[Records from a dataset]
*****
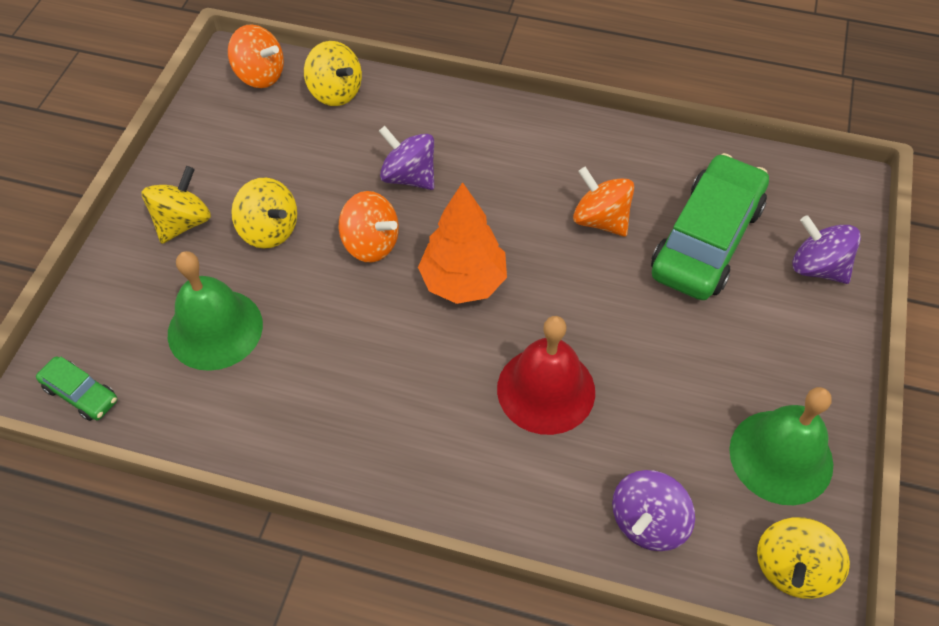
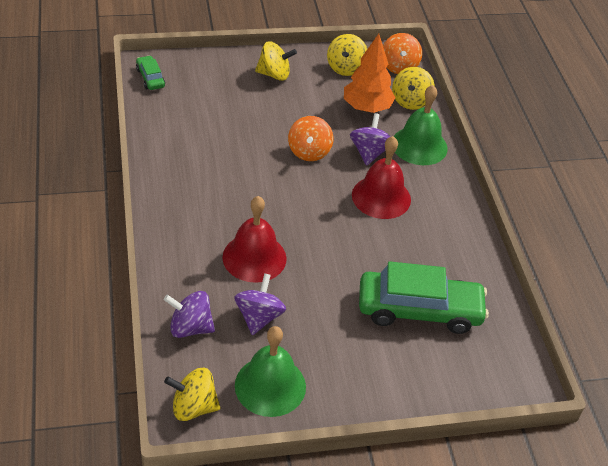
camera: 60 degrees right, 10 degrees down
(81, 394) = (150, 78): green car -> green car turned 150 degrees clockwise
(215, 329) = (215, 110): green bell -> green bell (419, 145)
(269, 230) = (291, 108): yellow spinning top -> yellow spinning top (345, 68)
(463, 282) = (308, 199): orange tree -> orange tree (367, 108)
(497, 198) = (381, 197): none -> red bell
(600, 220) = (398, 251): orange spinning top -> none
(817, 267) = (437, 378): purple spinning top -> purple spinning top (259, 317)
*****
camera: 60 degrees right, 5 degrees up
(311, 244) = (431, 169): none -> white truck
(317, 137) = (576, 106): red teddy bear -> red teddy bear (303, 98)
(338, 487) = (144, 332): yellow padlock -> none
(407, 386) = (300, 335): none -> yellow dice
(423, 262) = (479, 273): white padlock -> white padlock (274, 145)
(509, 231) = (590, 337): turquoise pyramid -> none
*****
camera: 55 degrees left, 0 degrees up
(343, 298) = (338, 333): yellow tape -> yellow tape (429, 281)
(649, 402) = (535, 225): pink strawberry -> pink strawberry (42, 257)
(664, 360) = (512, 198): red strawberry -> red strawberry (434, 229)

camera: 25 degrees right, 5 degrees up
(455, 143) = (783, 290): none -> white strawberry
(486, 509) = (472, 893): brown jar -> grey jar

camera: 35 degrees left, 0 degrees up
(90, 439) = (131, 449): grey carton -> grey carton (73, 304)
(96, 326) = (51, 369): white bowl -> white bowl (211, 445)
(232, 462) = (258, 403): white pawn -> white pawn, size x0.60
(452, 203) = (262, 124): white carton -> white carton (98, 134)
*****
EXERCISE OBJECTIVE
Go through the entries above and pull out each line with "left" in it.

EXERCISE OUTPUT
camera: 55 degrees left, 0 degrees up
camera: 35 degrees left, 0 degrees up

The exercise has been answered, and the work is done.